**EXTRACTED RECORDS:**
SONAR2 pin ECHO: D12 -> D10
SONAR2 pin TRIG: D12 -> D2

---

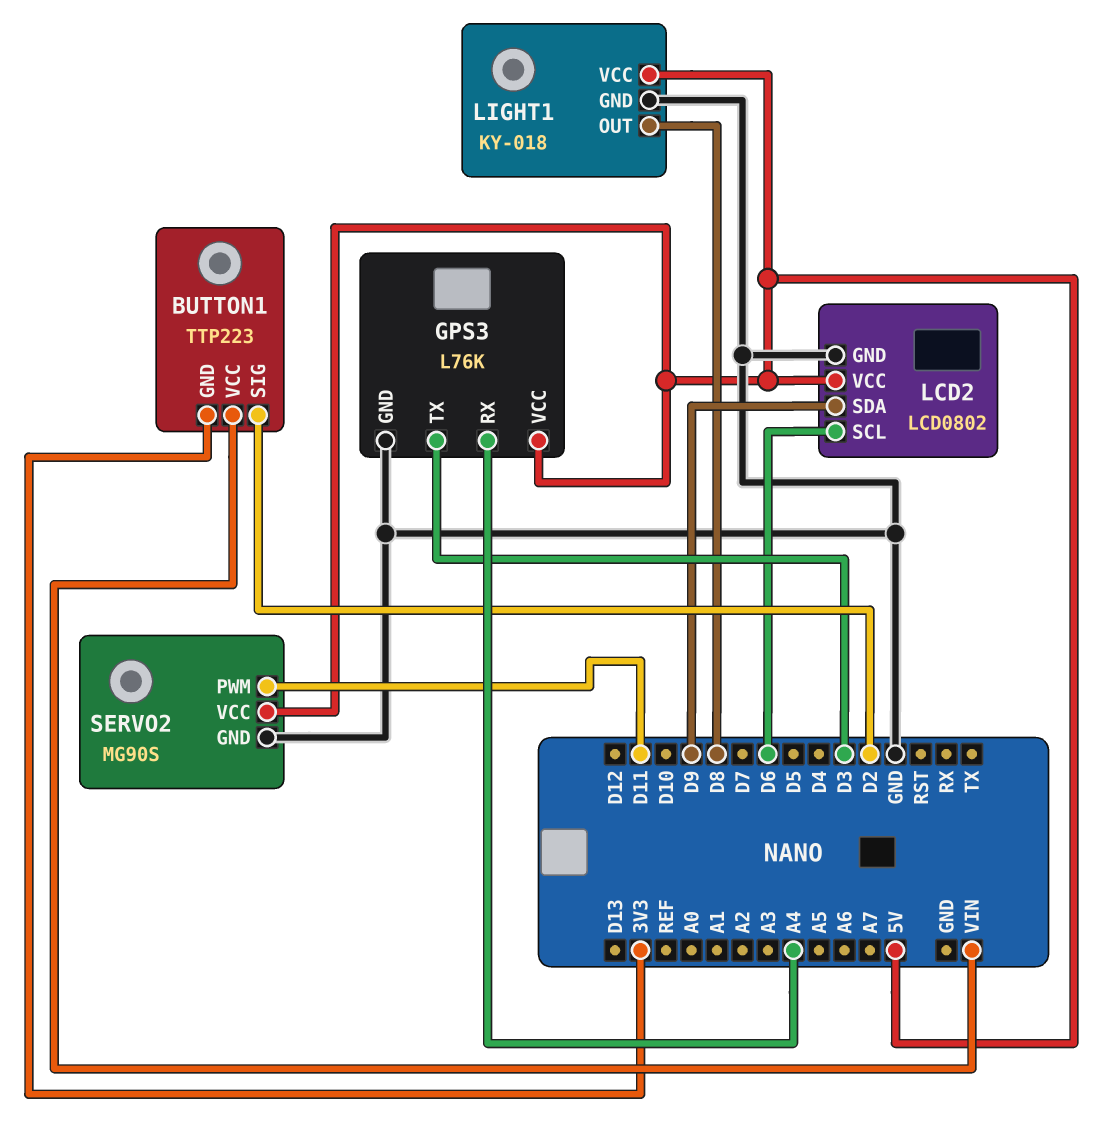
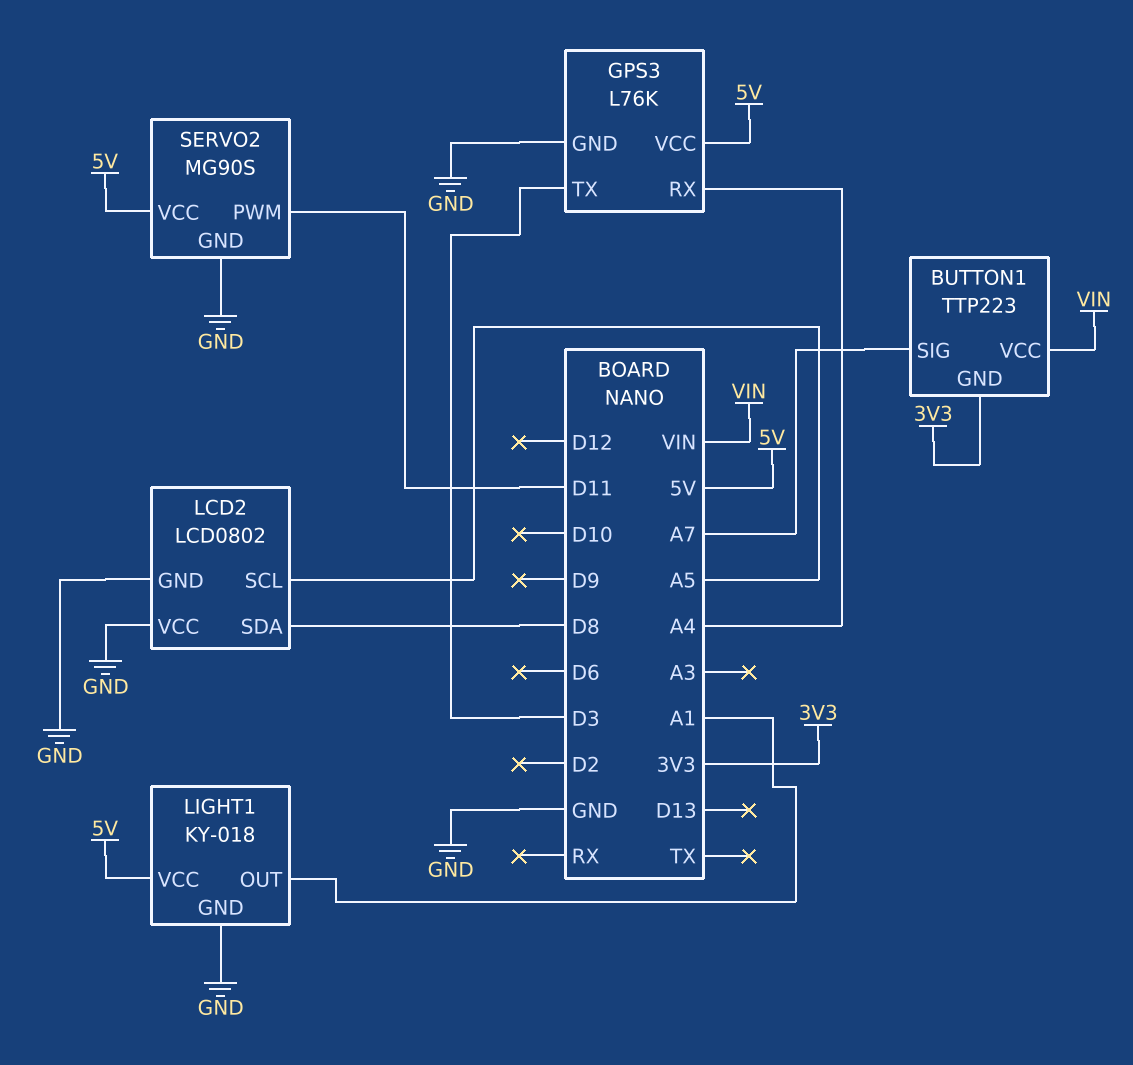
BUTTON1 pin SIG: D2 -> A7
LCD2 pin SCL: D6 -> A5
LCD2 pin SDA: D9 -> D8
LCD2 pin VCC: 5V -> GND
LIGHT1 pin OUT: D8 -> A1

**WORK ORDER:**
From the records above, copy out the line with "LCD2 pin SCL: D6 -> A5", the line with "LIGHT1 pin OUT: D8 -> A1", and every line between them, word for word.

**WRITTEN SOLUTION:**
LCD2 pin SCL: D6 -> A5
LCD2 pin SDA: D9 -> D8
LCD2 pin VCC: 5V -> GND
LIGHT1 pin OUT: D8 -> A1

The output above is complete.